**What is required:**
An exact repetition of the data below, without images, is the expected answer.

**Data below:**
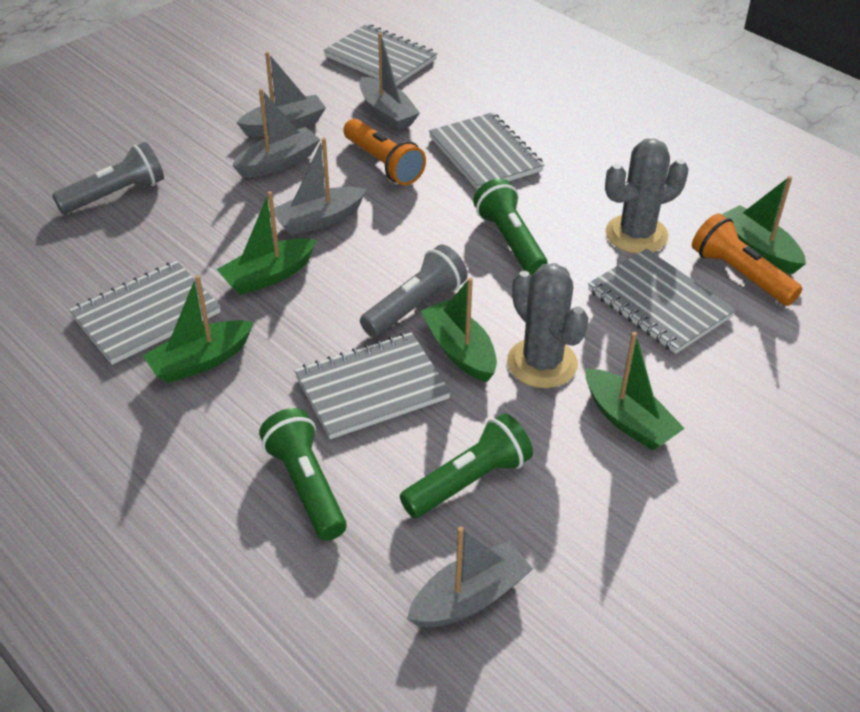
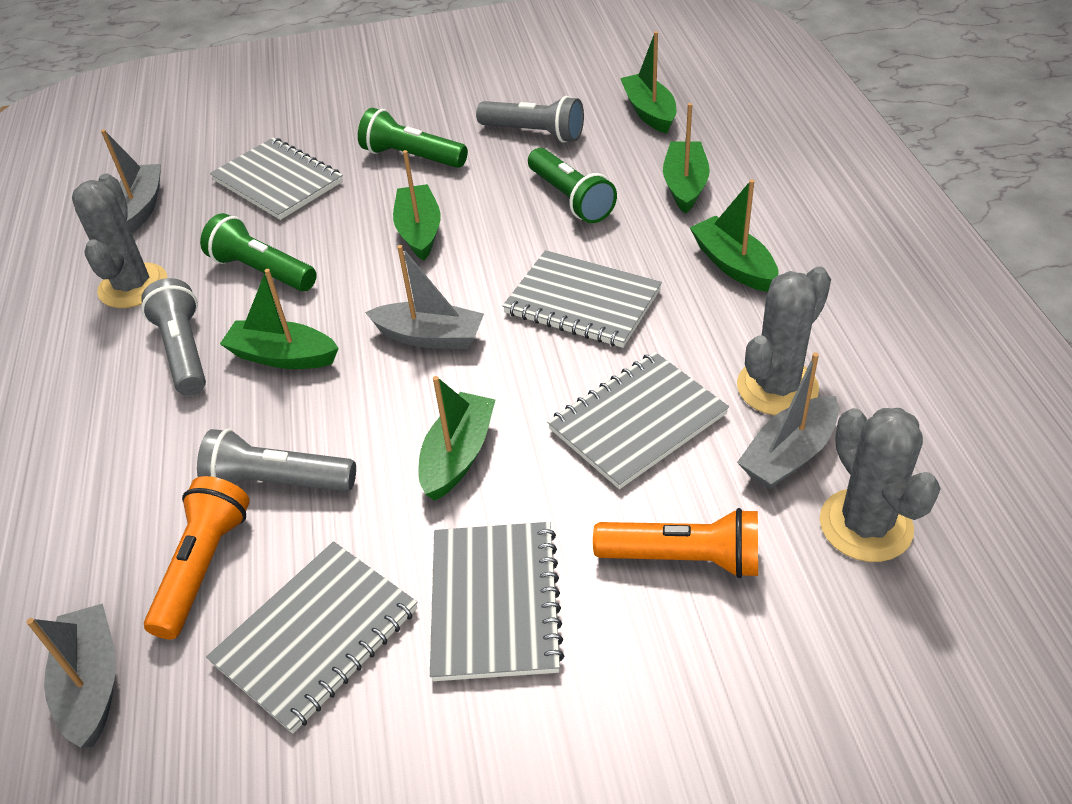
green boat: 5 -> 6
grey boat: 5 -> 4
grey cactus: 2 -> 3
grey flashlight: 2 -> 3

**Your response:**
green boat: 5 -> 6
grey boat: 5 -> 4
grey cactus: 2 -> 3
grey flashlight: 2 -> 3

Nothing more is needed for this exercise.